* [Dataset]
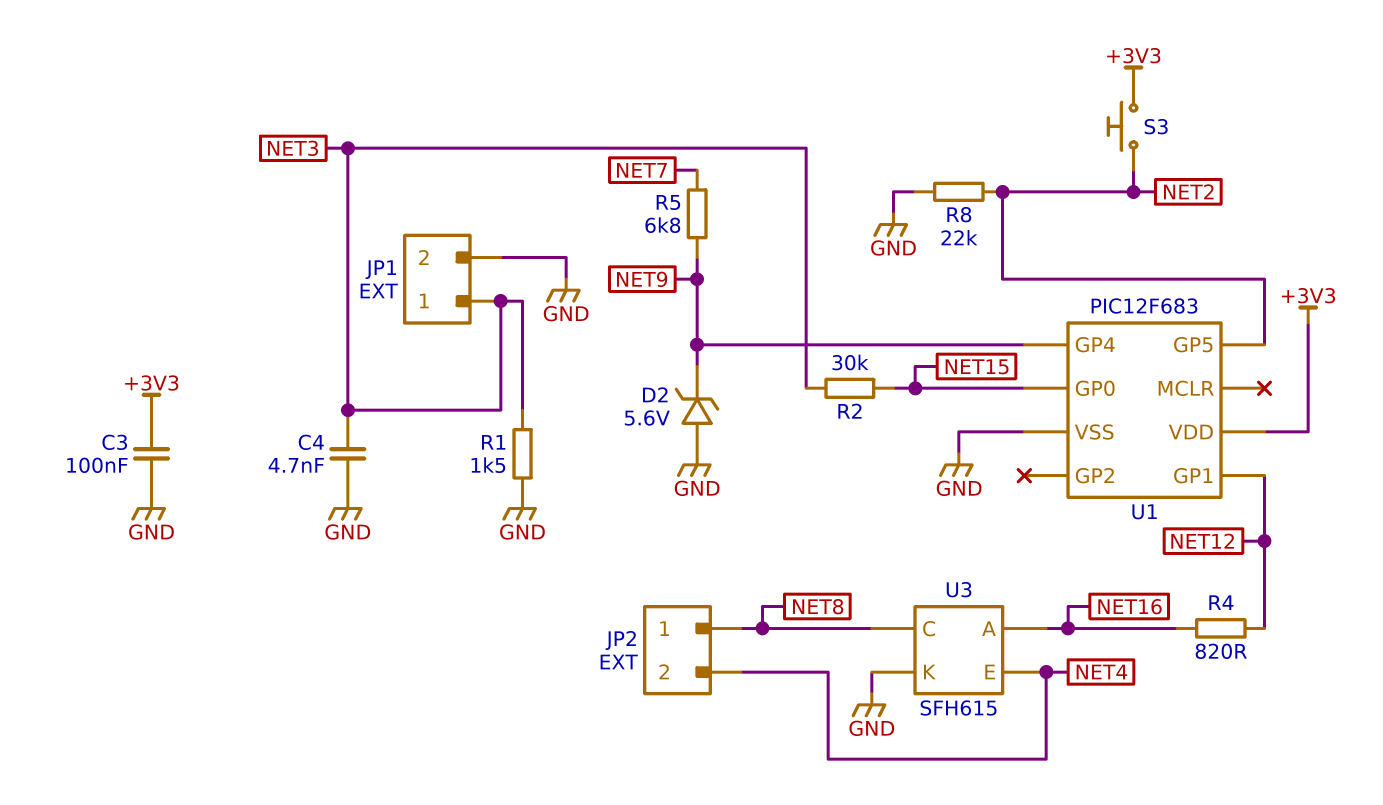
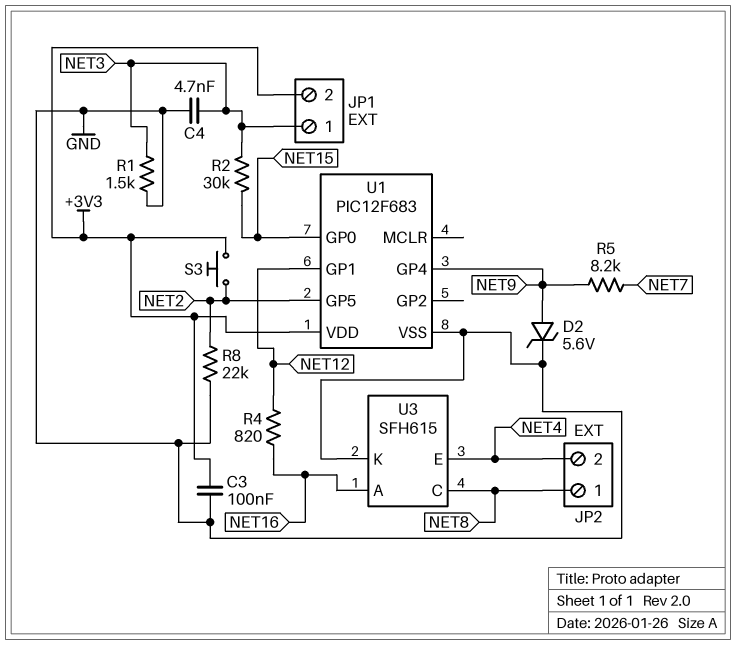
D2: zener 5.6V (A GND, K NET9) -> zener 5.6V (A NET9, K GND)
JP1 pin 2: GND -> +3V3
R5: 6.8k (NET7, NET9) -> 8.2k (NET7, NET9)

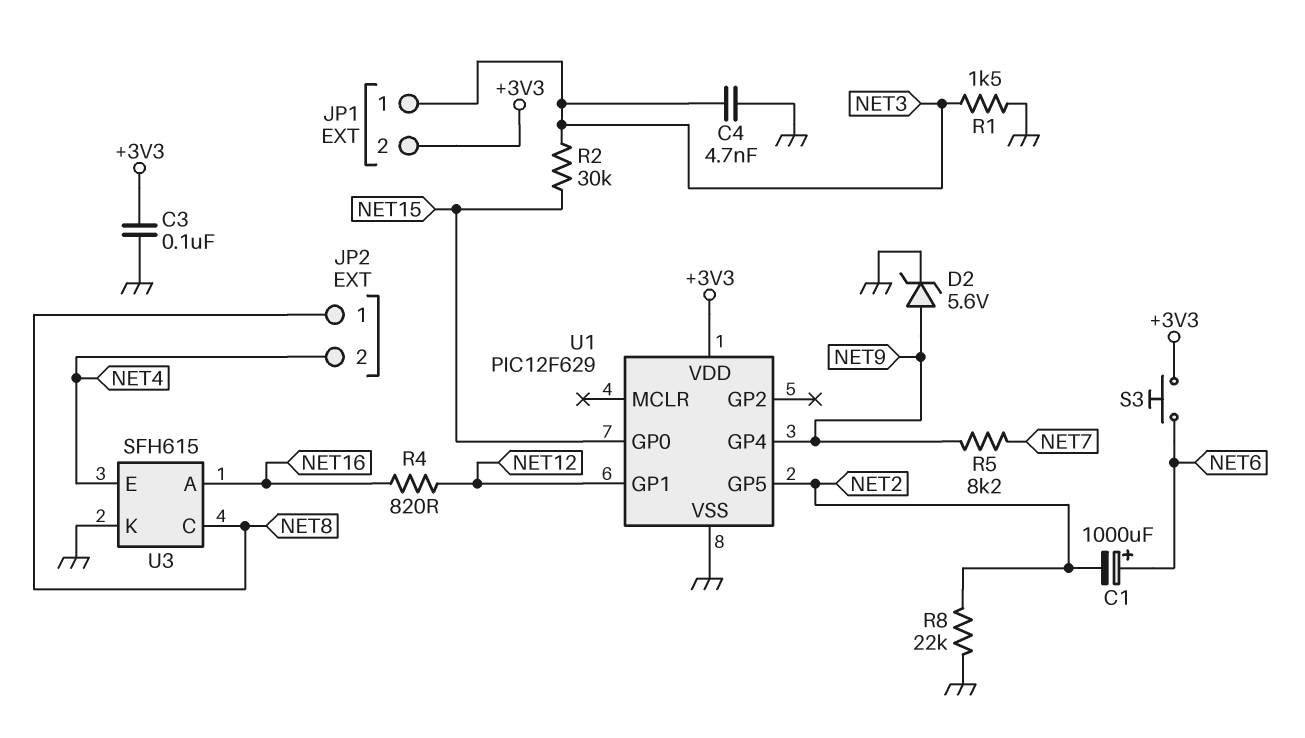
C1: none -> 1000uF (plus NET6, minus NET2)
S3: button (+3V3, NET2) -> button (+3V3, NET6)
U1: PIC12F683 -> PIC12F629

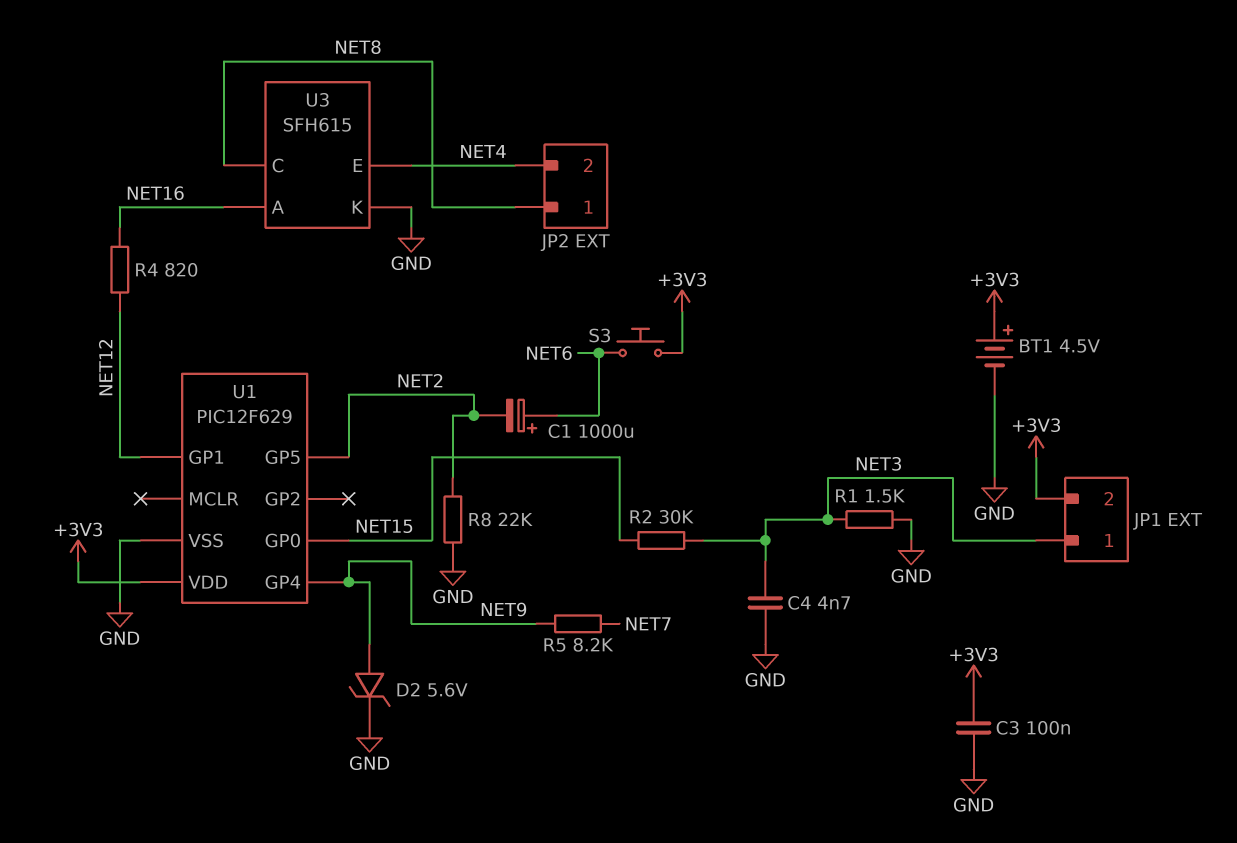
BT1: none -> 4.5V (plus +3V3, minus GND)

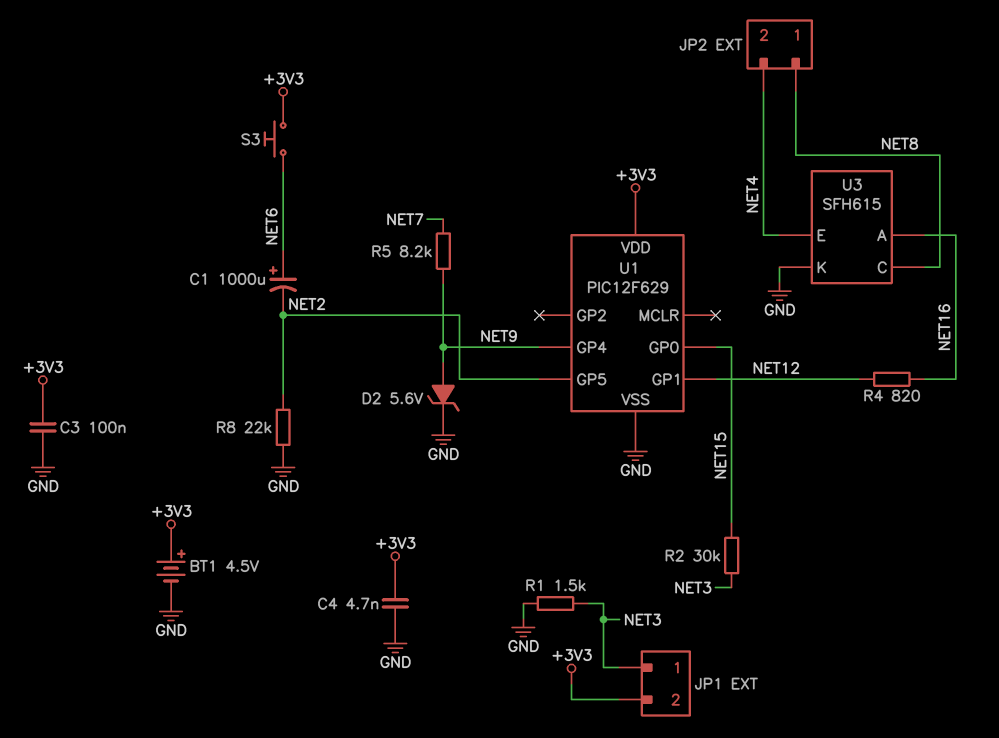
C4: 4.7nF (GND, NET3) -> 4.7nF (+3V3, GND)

* [Your goal]
Write out exactly the lines from the one containing "C1: none -> 1000uF (plus NET6, minus NET2)" to the last line of the records above, both included, and leave out any pictures.

* [Answer below]
C1: none -> 1000uF (plus NET6, minus NET2)
S3: button (+3V3, NET2) -> button (+3V3, NET6)
U1: PIC12F683 -> PIC12F629

BT1: none -> 4.5V (plus +3V3, minus GND)

C4: 4.7nF (GND, NET3) -> 4.7nF (+3V3, GND)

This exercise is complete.